▸ **Task**: Nothing but the records beneath, reproduced exactly, should appear in the answer.
:::::
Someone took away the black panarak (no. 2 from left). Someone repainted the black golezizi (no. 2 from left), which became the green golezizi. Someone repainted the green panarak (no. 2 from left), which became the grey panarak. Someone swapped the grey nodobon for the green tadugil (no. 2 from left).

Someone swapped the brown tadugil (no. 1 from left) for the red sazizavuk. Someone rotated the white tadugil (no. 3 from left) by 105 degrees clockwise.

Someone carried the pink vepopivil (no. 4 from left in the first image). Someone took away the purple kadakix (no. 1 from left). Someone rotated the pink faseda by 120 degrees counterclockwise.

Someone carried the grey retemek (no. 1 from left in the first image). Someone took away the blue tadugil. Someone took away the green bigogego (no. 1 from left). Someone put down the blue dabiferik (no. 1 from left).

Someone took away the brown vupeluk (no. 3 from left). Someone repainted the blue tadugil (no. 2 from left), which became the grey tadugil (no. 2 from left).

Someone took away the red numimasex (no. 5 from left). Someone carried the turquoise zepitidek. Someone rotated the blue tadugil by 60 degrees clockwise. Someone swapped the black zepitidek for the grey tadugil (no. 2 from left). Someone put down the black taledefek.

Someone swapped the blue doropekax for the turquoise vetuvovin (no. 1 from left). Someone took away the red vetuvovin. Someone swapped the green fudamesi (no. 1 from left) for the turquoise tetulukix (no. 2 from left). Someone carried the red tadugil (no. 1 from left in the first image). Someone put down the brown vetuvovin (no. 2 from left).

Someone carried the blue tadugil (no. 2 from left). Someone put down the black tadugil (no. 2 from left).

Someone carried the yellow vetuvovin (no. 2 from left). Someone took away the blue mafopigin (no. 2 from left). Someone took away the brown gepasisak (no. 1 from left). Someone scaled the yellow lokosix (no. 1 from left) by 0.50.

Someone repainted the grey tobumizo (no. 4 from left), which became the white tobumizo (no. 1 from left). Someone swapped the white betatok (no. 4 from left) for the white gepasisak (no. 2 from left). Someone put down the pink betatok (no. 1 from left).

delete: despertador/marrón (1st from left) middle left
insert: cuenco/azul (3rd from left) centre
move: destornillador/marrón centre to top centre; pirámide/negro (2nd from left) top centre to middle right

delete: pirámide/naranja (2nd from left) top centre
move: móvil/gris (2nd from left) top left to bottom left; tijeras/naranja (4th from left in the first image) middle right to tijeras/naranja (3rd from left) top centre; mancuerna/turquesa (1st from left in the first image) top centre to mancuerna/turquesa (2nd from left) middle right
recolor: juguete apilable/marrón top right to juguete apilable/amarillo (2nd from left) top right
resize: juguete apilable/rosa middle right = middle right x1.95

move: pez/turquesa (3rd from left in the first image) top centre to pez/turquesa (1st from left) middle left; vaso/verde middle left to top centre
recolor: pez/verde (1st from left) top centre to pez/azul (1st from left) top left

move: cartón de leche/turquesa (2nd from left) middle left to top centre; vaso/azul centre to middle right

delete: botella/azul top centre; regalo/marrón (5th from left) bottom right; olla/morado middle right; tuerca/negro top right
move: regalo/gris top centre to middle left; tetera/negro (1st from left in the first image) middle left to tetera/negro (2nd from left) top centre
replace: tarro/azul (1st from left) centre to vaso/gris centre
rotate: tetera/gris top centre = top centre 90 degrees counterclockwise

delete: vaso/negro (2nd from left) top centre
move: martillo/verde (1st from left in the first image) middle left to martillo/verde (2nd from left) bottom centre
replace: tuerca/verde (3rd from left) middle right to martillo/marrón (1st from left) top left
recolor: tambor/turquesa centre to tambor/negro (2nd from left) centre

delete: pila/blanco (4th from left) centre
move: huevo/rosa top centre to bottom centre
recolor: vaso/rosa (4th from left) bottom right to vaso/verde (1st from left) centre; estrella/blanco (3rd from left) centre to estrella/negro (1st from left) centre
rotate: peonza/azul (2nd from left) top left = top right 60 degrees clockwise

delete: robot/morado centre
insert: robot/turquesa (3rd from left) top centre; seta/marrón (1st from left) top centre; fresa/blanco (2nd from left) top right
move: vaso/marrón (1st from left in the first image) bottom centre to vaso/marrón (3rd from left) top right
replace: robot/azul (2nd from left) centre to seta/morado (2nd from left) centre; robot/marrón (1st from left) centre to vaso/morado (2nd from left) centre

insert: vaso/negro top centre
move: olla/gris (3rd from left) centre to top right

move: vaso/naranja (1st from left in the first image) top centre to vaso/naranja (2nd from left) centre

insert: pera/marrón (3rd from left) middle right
:::::
▸ **Exercise response**:
Someone took away the black panarak (no. 2 from left). Someone repainted the black golezizi (no. 2 from left), which became the green golezizi. Someone repainted the green panarak (no. 2 from left), which became the grey panarak. Someone swapped the grey nodobon for the green tadugil (no. 2 from left).

Someone swapped the brown tadugil (no. 1 from left) for the red sazizavuk. Someone rotated the white tadugil (no. 3 from left) by 105 degrees clockwise.

Someone carried the pink vepopivil (no. 4 from left in the first image). Someone took away the purple kadakix (no. 1 from left). Someone rotated the pink faseda by 120 degrees counterclockwise.

Someone carried the grey retemek (no. 1 from left in the first image). Someone took away the blue tadugil. Someone took away the green bigogego (no. 1 from left). Someone put down the blue dabiferik (no. 1 from left).

Someone took away the brown vupeluk (no. 3 from left). Someone repainted the blue tadugil (no. 2 from left), which became the grey tadugil (no. 2 from left).

Someone took away the red numimasex (no. 5 from left). Someone carried the turquoise zepitidek. Someone rotated the blue tadugil by 60 degrees clockwise. Someone swapped the black zepitidek for the grey tadugil (no. 2 from left). Someone put down the black taledefek.

Someone swapped the blue doropekax for the turquoise vetuvovin (no. 1 from left). Someone took away the red vetuvovin. Someone swapped the green fudamesi (no. 1 from left) for the turquoise tetulukix (no. 2 from left). Someone carried the red tadugil (no. 1 from left in the first image). Someone put down the brown vetuvovin (no. 2 from left).

Someone carried the blue tadugil (no. 2 from left). Someone put down the black tadugil (no. 2 from left).

Someone carried the yellow vetuvovin (no. 2 from left). Someone took away the blue mafopigin (no. 2 from left). Someone took away the brown gepasisak (no. 1 from left). Someone scaled the yellow lokosix (no. 1 from left) by 0.50.

Someone repainted the grey tobumizo (no. 4 from left), which became the white tobumizo (no. 1 from left). Someone swapped the white betatok (no. 4 from left) for the white gepasisak (no. 2 from left). Someone put down the pink betatok (no. 1 from left).

delete: despertador/marrón (1st from left) middle left
insert: cuenco/azul (3rd from left) centre
move: destornillador/marrón centre to top centre; pirámide/negro (2nd from left) top centre to middle right

delete: pirámide/naranja (2nd from left) top centre
move: móvil/gris (2nd from left) top left to bottom left; tijeras/naranja (4th from left in the first image) middle right to tijeras/naranja (3rd from left) top centre; mancuerna/turquesa (1st from left in the first image) top centre to mancuerna/turquesa (2nd from left) middle right
recolor: juguete apilable/marrón top right to juguete apilable/amarillo (2nd from left) top right
resize: juguete apilable/rosa middle right = middle right x1.95

move: pez/turquesa (3rd from left in the first image) top centre to pez/turquesa (1st from left) middle left; vaso/verde middle left to top centre
recolor: pez/verde (1st from left) top centre to pez/azul (1st from left) top left

move: cartón de leche/turquesa (2nd from left) middle left to top centre; vaso/azul centre to middle right

delete: botella/azul top centre; regalo/marrón (5th from left) bottom right; olla/morado middle right; tuerca/negro top right
move: regalo/gris top centre to middle left; tetera/negro (1st from left in the first image) middle left to tetera/negro (2nd from left) top centre
replace: tarro/azul (1st from left) centre to vaso/gris centre
rotate: tetera/gris top centre = top centre 90 degrees counterclockwise

delete: vaso/negro (2nd from left) top centre
move: martillo/verde (1st from left in the first image) middle left to martillo/verde (2nd from left) bottom centre
replace: tuerca/verde (3rd from left) middle right to martillo/marrón (1st from left) top left
recolor: tambor/turquesa centre to tambor/negro (2nd from left) centre

delete: pila/blanco (4th from left) centre
move: huevo/rosa top centre to bottom centre
recolor: vaso/rosa (4th from left) bottom right to vaso/verde (1st from left) centre; estrella/blanco (3rd from left) centre to estrella/negro (1st from left) centre
rotate: peonza/azul (2nd from left) top left = top right 60 degrees clockwise

delete: robot/morado centre
insert: robot/turquesa (3rd from left) top centre; seta/marrón (1st from left) top centre; fresa/blanco (2nd from left) top right
move: vaso/marrón (1st from left in the first image) bottom centre to vaso/marrón (3rd from left) top right
replace: robot/azul (2nd from left) centre to seta/morado (2nd from left) centre; robot/marrón (1st from left) centre to vaso/morado (2nd from left) centre

insert: vaso/negro top centre
move: olla/gris (3rd from left) centre to top right

move: vaso/naranja (1st from left in the first image) top centre to vaso/naranja (2nd from left) centre

insert: pera/marrón (3rd from left) middle right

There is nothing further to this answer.